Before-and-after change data
*** Block opens ***

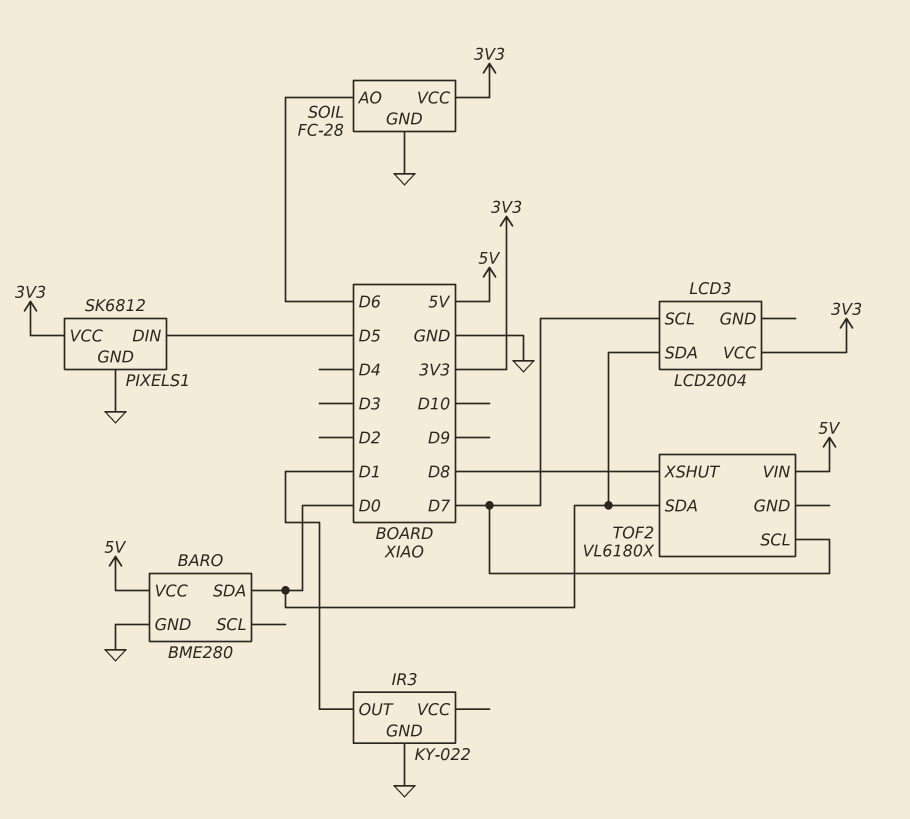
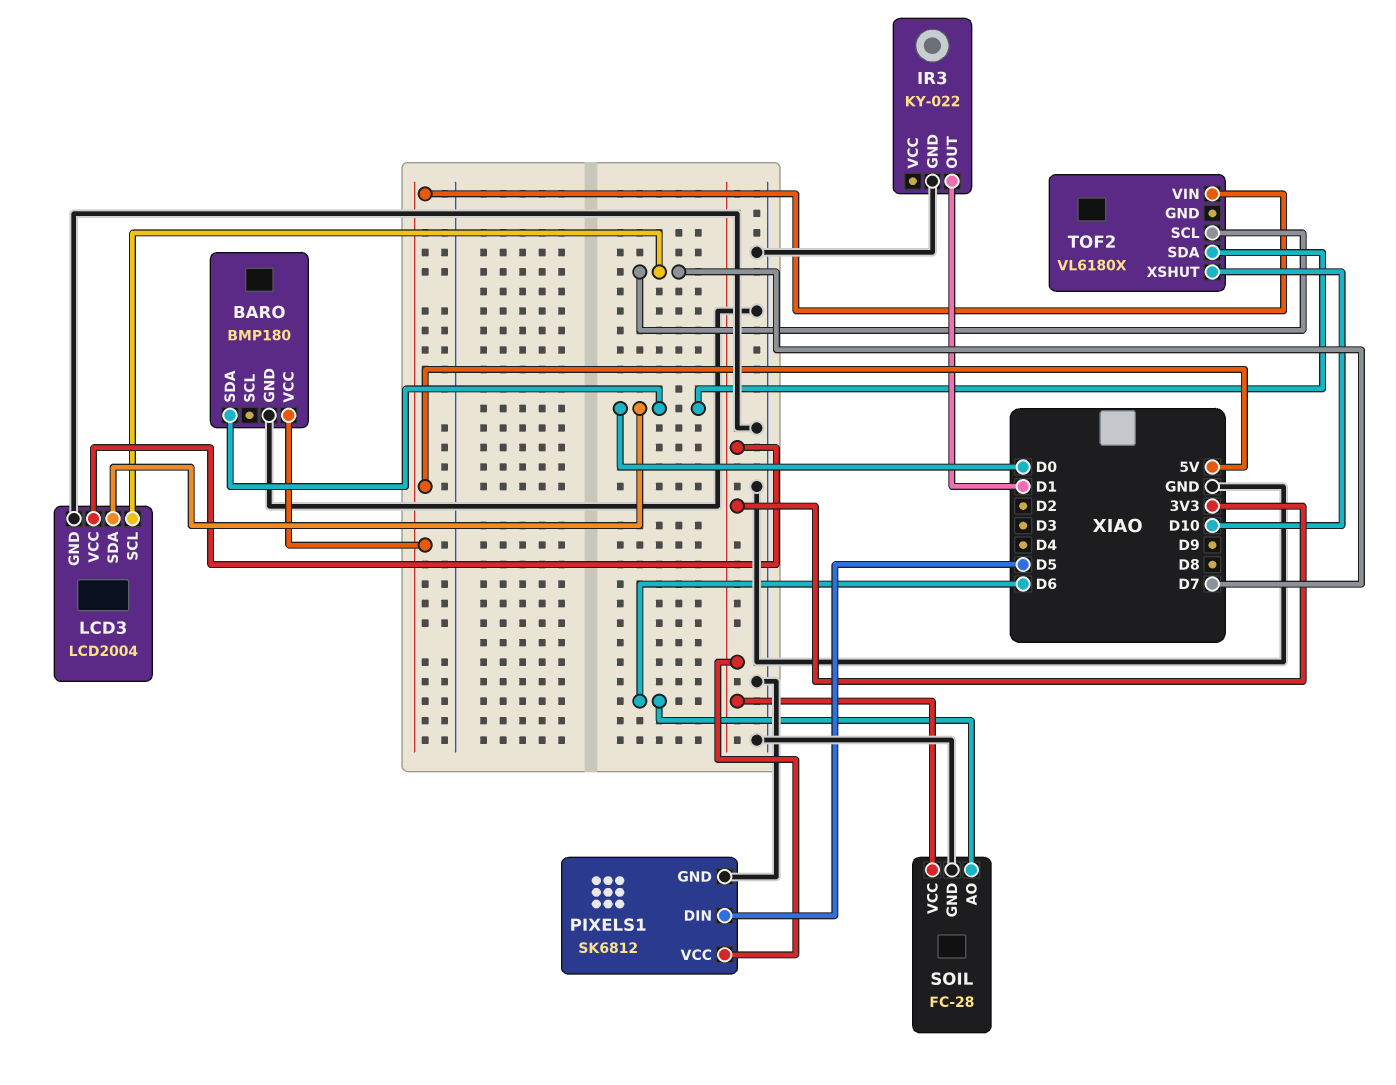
BARO: BME280 -> BMP180
LCD3 pin GND: none -> GND
TOF2 pin XSHUT: D8 -> D10

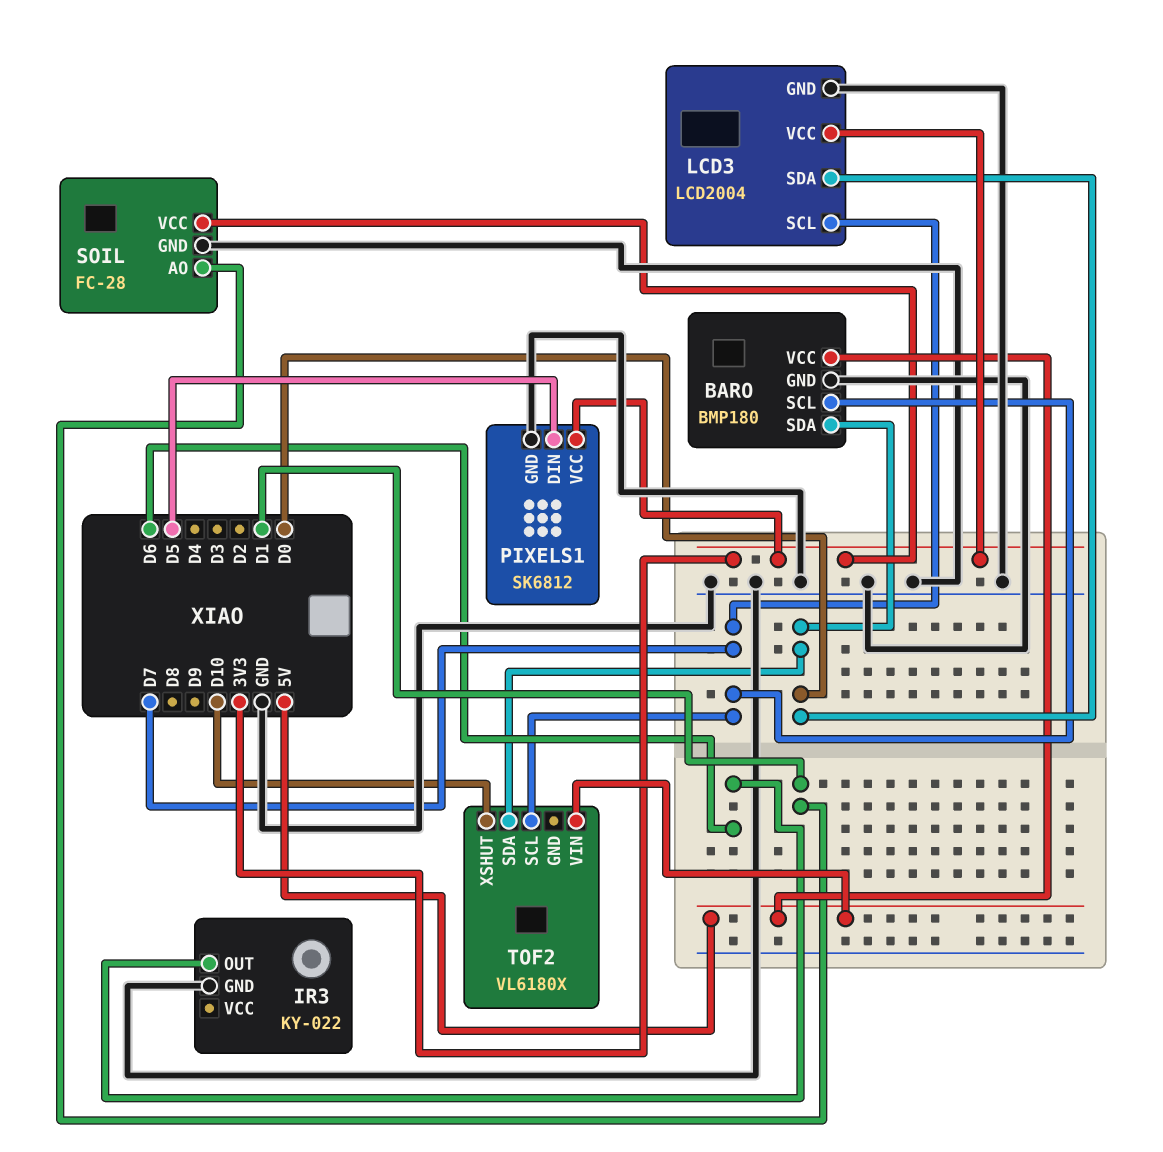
BARO pin SCL: none -> D7
IR3 pin OUT: D1 -> D6
SOIL pin AO: D6 -> D1

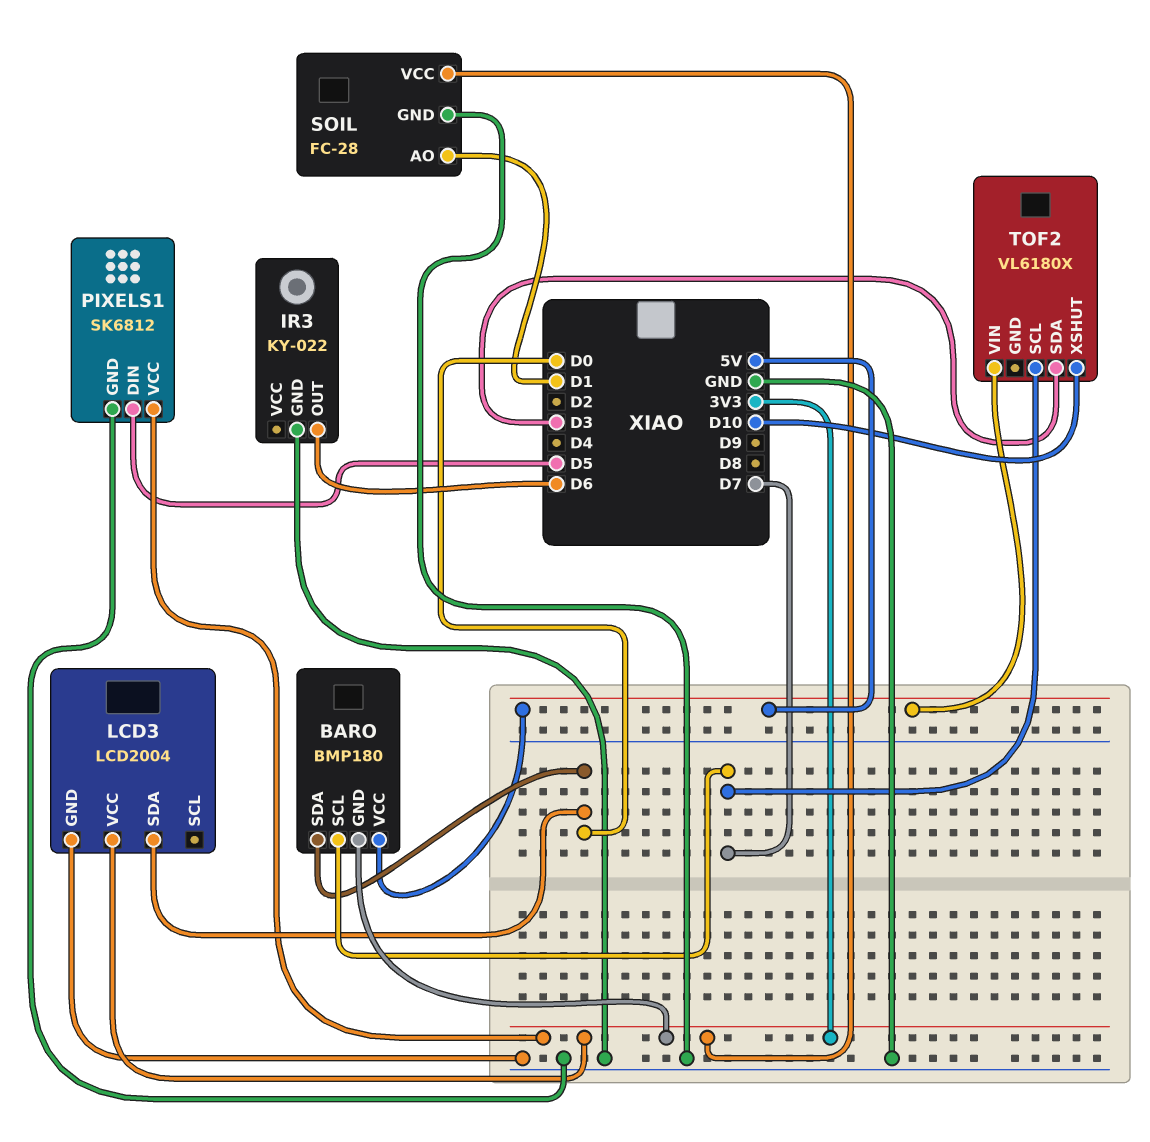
BARO pin GND: GND -> 3V3
LCD3 pin SCL: D7 -> none
TOF2 pin SDA: D0 -> D3

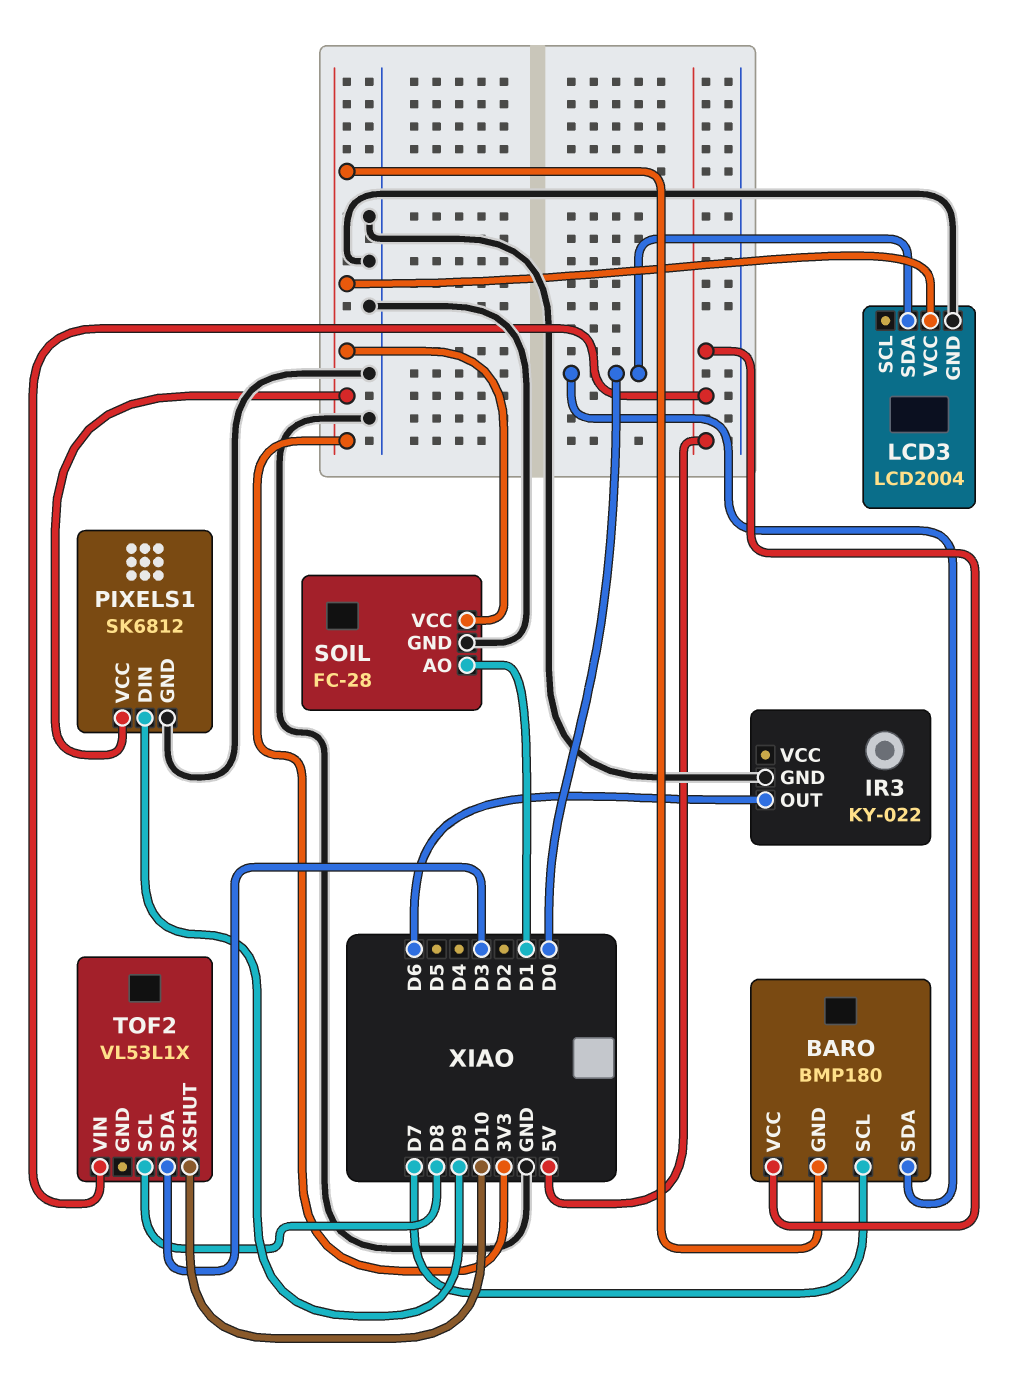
PIXELS1 pin DIN: D5 -> D9
TOF2: VL6180X -> VL53L1X
TOF2 pin SCL: D7 -> D8

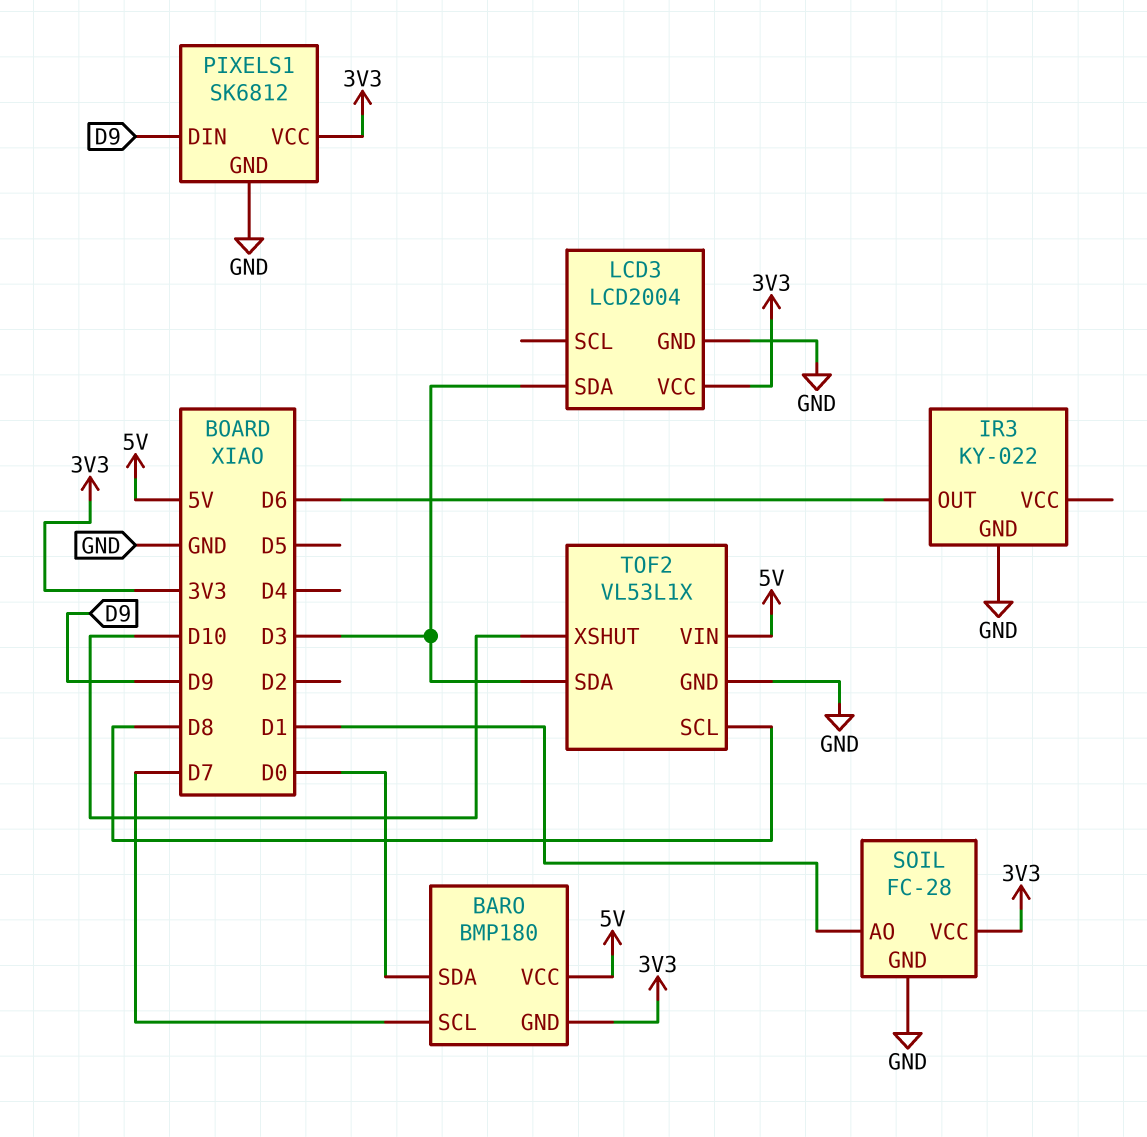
LCD3 pin SDA: D0 -> D3
TOF2 pin GND: none -> GND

*** Block closes ***

### What this task involves
Give the data again exactly as it stands, apart from the pictures.

### Your solution
BARO: BME280 -> BMP180
LCD3 pin GND: none -> GND
TOF2 pin XSHUT: D8 -> D10

BARO pin SCL: none -> D7
IR3 pin OUT: D1 -> D6
SOIL pin AO: D6 -> D1

BARO pin GND: GND -> 3V3
LCD3 pin SCL: D7 -> none
TOF2 pin SDA: D0 -> D3

PIXELS1 pin DIN: D5 -> D9
TOF2: VL6180X -> VL53L1X
TOF2 pin SCL: D7 -> D8

LCD3 pin SDA: D0 -> D3
TOF2 pin GND: none -> GND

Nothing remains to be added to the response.